Exercise description -> Comb the records below for the string "yellow" and copy each line where it turns up.

Data records
··········
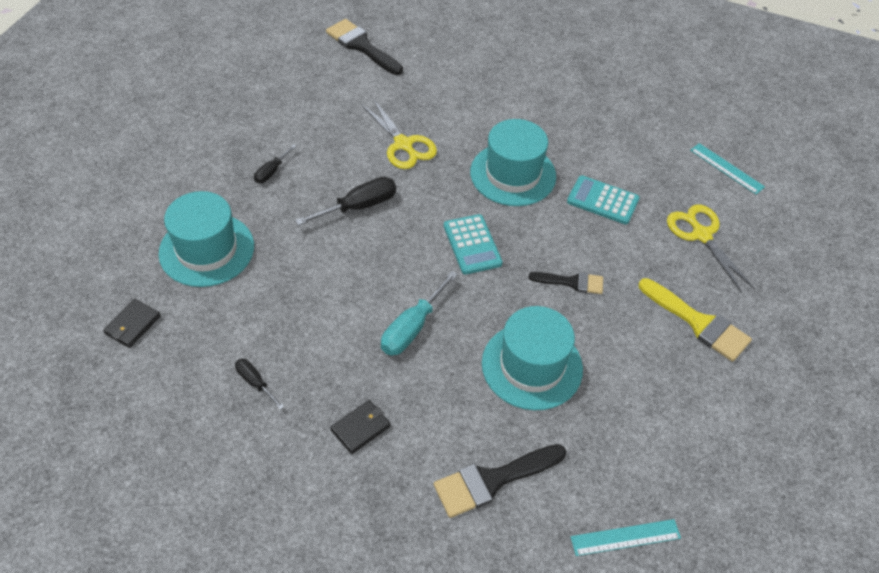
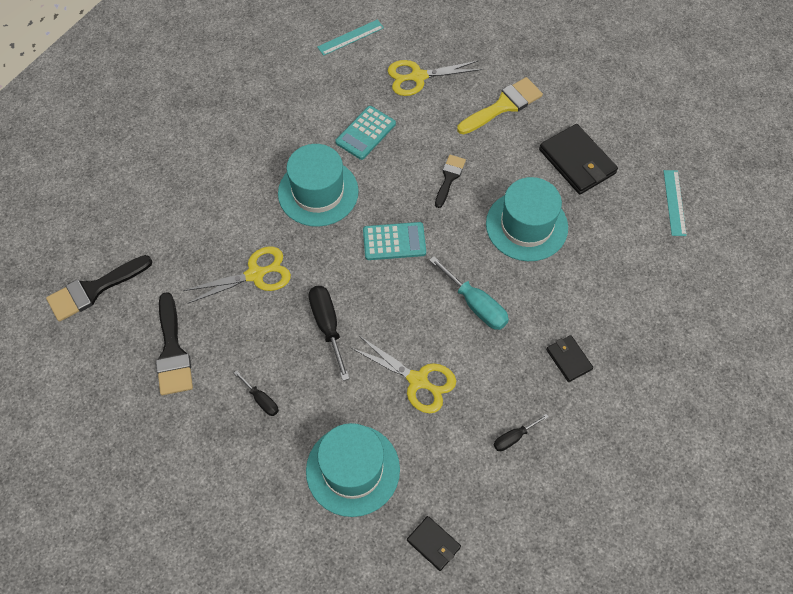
camera: 75 degrees left, 10 degrees up
(310, 288) = (418, 380): none -> yellow scissors
(492, 481) = (624, 275): black brush -> black brush (172, 351)
(646, 412) = (577, 162): none -> black wallet

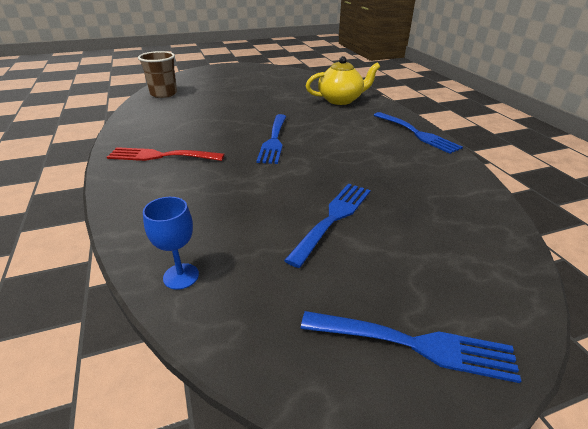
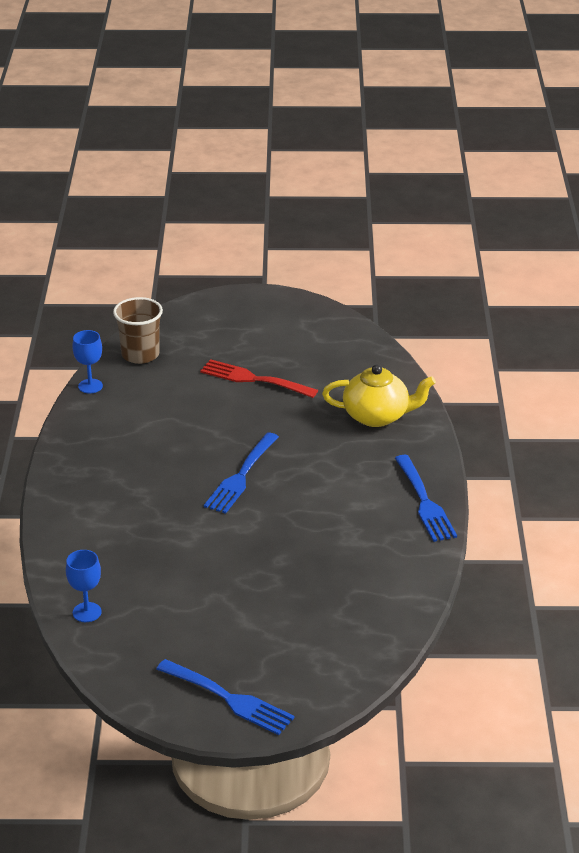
camera: 20 degrees right, 0 degrees up
(131, 111) = (90, 386): none -> blue goblet
(161, 156) = (105, 475): red fork -> red fork (253, 379)
(333, 218) = (240, 591): blue fork -> none

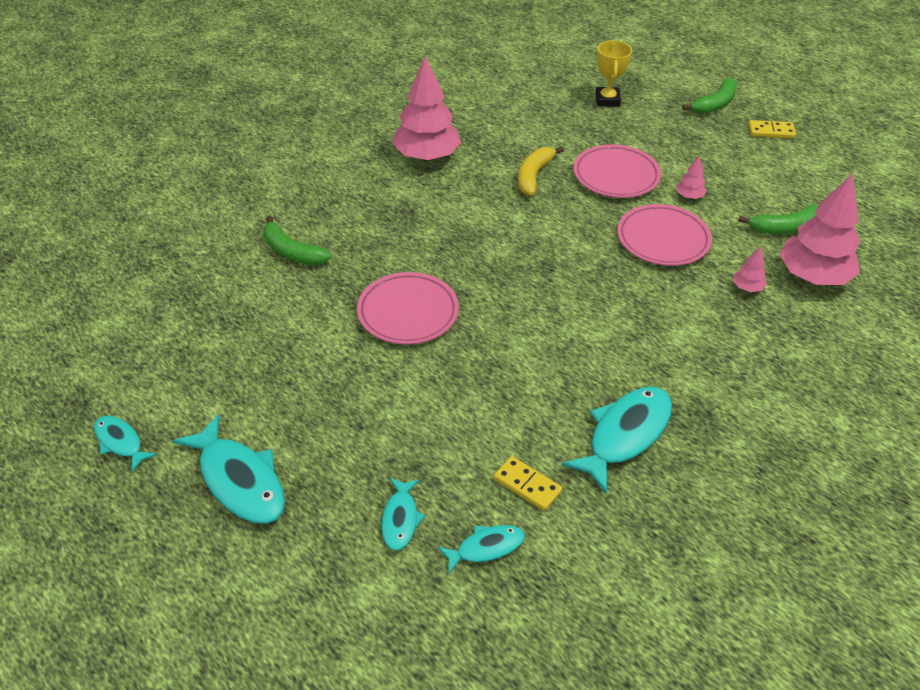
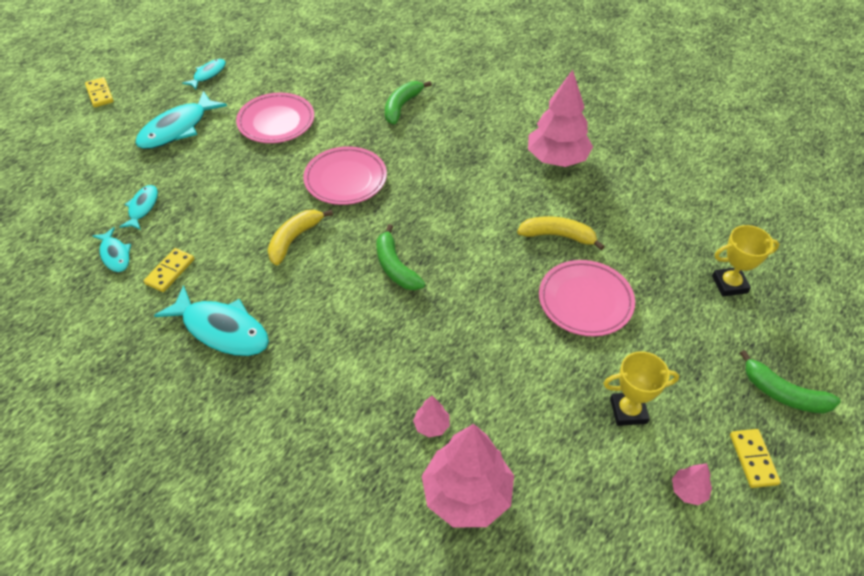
camera: 80 degrees right, 5 degrees up
(96, 592) = (100, 94): none -> yellow domino
(400, 519) = (142, 207): turquoise fish -> turquoise fish turned 105 degrees clockwise
(497, 364) = (294, 239): none -> yellow banana
(663, 239) = (490, 347): pink plate -> pink plate (276, 122)
(689, 196) = (574, 369): pink tree -> pink tree (688, 491)
(731, 177) = (628, 411): none -> yellow trophy
(785, 228) = (549, 467): green banana -> green banana (395, 267)

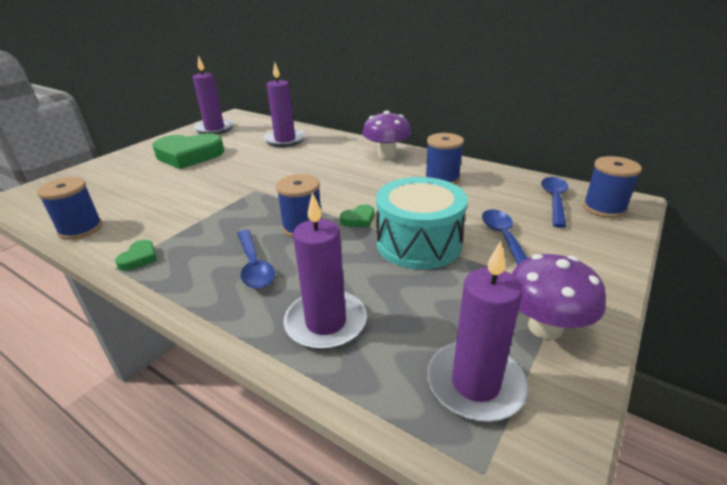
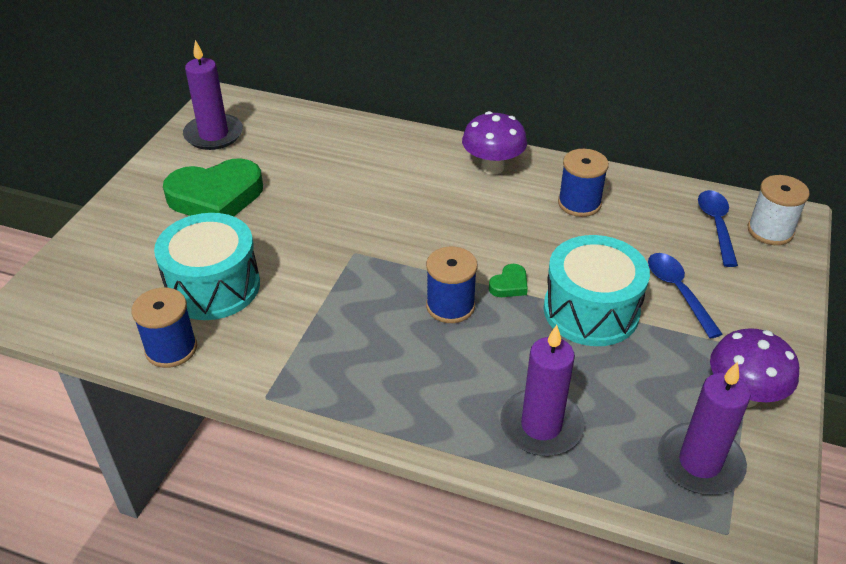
camera: 15 degrees left, 10 degrees up
(139, 258) = (284, 380): green heart -> none
(143, 198) = (213, 286): none -> turquoise drum
(254, 266) = (427, 369): blue spoon -> none
(285, 140) = (337, 150): purple candle -> none
(604, 208) = (770, 231): blue spool -> white spool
··········
Expected answer ->
(310, 288) = (418, 380): none -> yellow scissors
(96, 592) = (100, 94): none -> yellow domino
(497, 364) = (294, 239): none -> yellow banana
(731, 177) = (628, 411): none -> yellow trophy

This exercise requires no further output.